Work task:
The records below must be written out exactly, with every picture left behind.

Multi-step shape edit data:
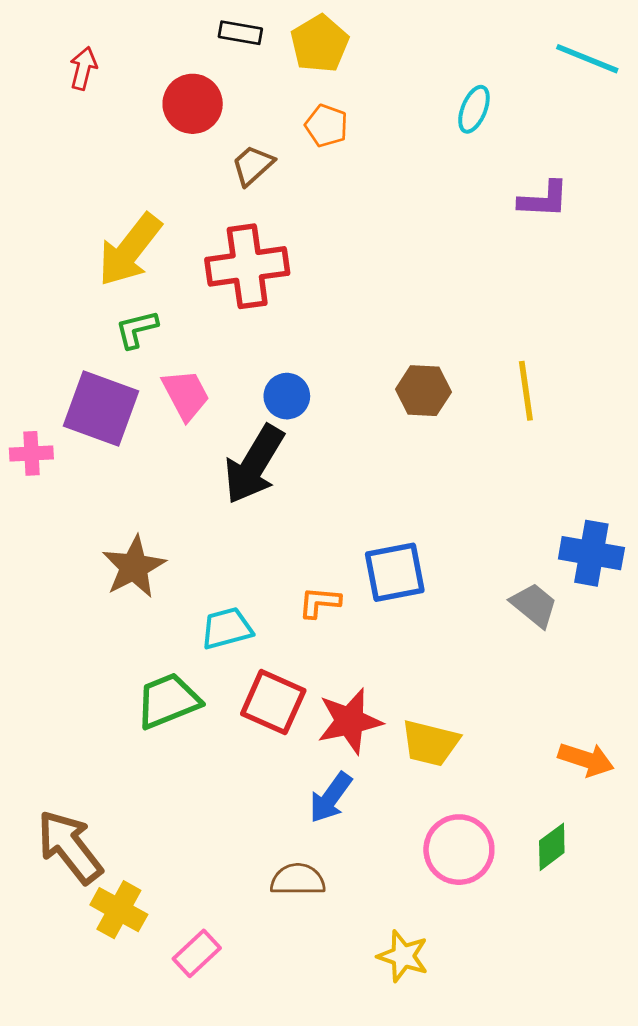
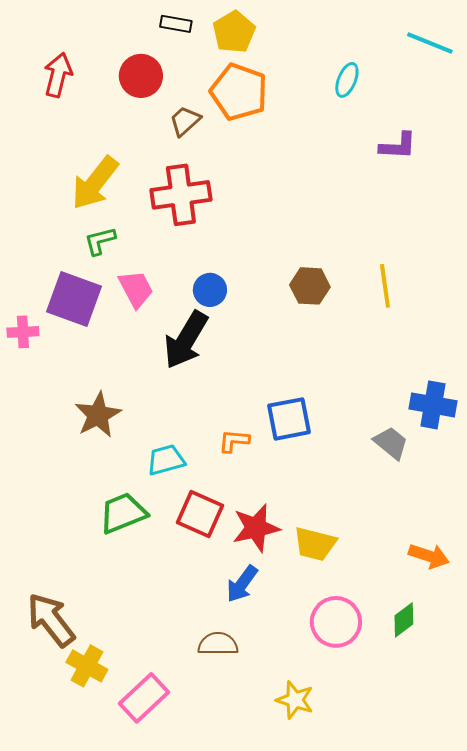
red arrow: (83, 68) -> (58, 75), moved, size x1.4
orange pentagon: (326, 126) -> (239, 92), size x1.8
pink rectangle: (197, 953) -> (144, 698), size x1.4

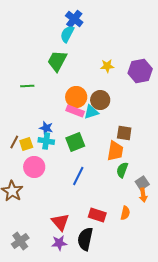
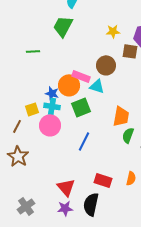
orange circle: (76, 97) -> (69, 85), moved
cyan triangle: (91, 112) -> (97, 86), moved, turned 35
brown square: (124, 133) -> (130, 51), moved
brown line: (14, 142) -> (17, 126), moved
pink circle: (34, 167) -> (50, 125), moved

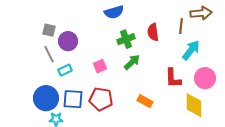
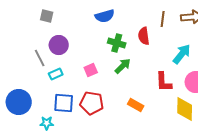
brown line: (181, 26) -> (163, 19), moved
gray square: (49, 30) -> (47, 16), moved
green cross: (126, 39) -> (117, 43), turned 36
blue circle: (46, 98) -> (19, 102), moved

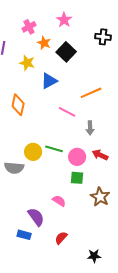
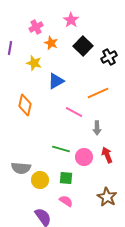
black cross: (103, 37) -> (109, 57), moved, turned -35
black square: (66, 52) -> (83, 46), moved
yellow circle: (33, 152) -> (40, 180), moved
red arrow: (100, 155) -> (107, 155), turned 42
green square: (77, 178) -> (66, 178), moved

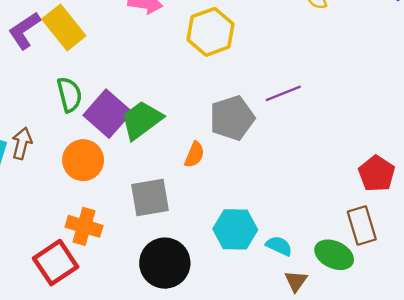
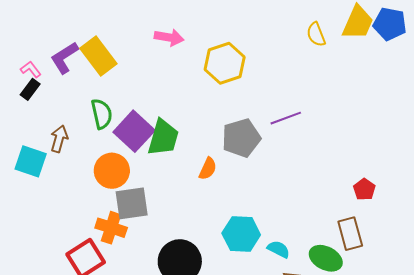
green trapezoid: (142, 120) -> (163, 138), turned 141
brown arrow: (22, 143) -> (59, 139), moved
red pentagon: (377, 174) -> (364, 189), size x0.7
gray square: (150, 198) -> (132, 203), moved

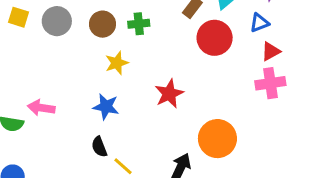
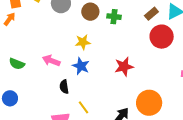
yellow star: (117, 63) -> (83, 42), moved
pink arrow: (41, 108) -> (51, 61), moved
black semicircle: (99, 147) -> (64, 87), moved

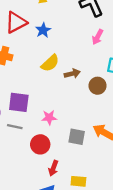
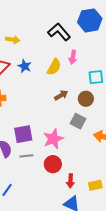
yellow semicircle: (50, 63) -> (54, 67), moved
pink star: (49, 118) -> (53, 139), size x1.5
gray square: (77, 137) -> (78, 121), moved, turned 35

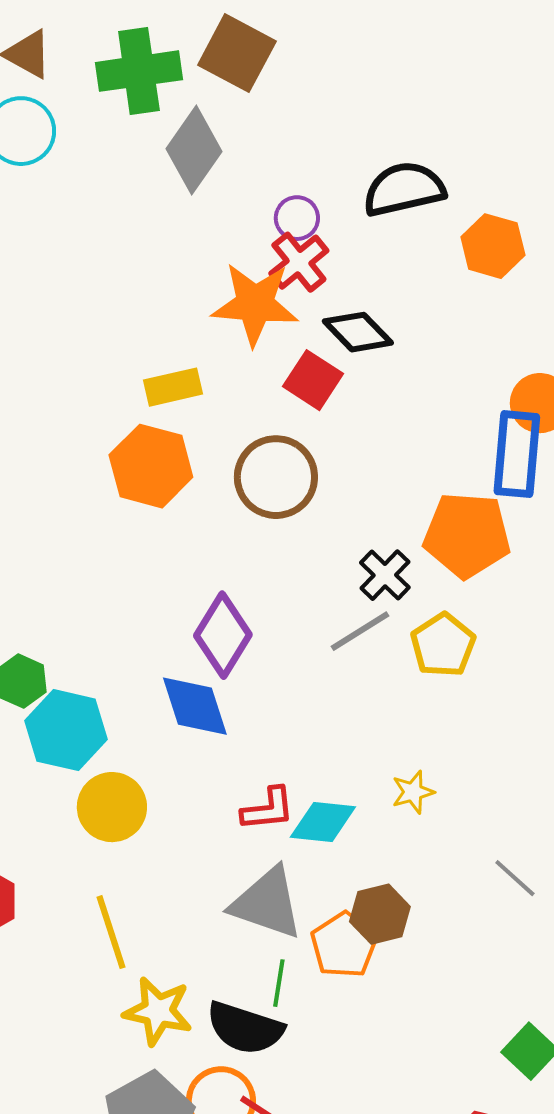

Result below:
red arrow: (83, 68) -> (58, 75), moved, size x1.4
orange pentagon: (326, 126) -> (239, 92), size x1.8
pink rectangle: (197, 953) -> (144, 698), size x1.4

orange circle: (76, 97) -> (69, 85), moved
cyan triangle: (91, 112) -> (97, 86), moved, turned 35
brown square: (124, 133) -> (130, 51), moved
brown line: (14, 142) -> (17, 126), moved
pink circle: (34, 167) -> (50, 125), moved

brown line: (181, 26) -> (163, 19), moved
gray square: (49, 30) -> (47, 16), moved
green cross: (126, 39) -> (117, 43), turned 36
blue circle: (46, 98) -> (19, 102), moved

black cross: (103, 37) -> (109, 57), moved, turned -35
black square: (66, 52) -> (83, 46), moved
yellow circle: (33, 152) -> (40, 180), moved
red arrow: (100, 155) -> (107, 155), turned 42
green square: (77, 178) -> (66, 178), moved

green trapezoid: (142, 120) -> (163, 138), turned 141
brown arrow: (22, 143) -> (59, 139), moved
red pentagon: (377, 174) -> (364, 189), size x0.7
gray square: (150, 198) -> (132, 203), moved

yellow star: (117, 63) -> (83, 42), moved
pink arrow: (41, 108) -> (51, 61), moved
black semicircle: (99, 147) -> (64, 87), moved

yellow semicircle: (50, 63) -> (54, 67), moved
pink star: (49, 118) -> (53, 139), size x1.5
gray square: (77, 137) -> (78, 121), moved, turned 35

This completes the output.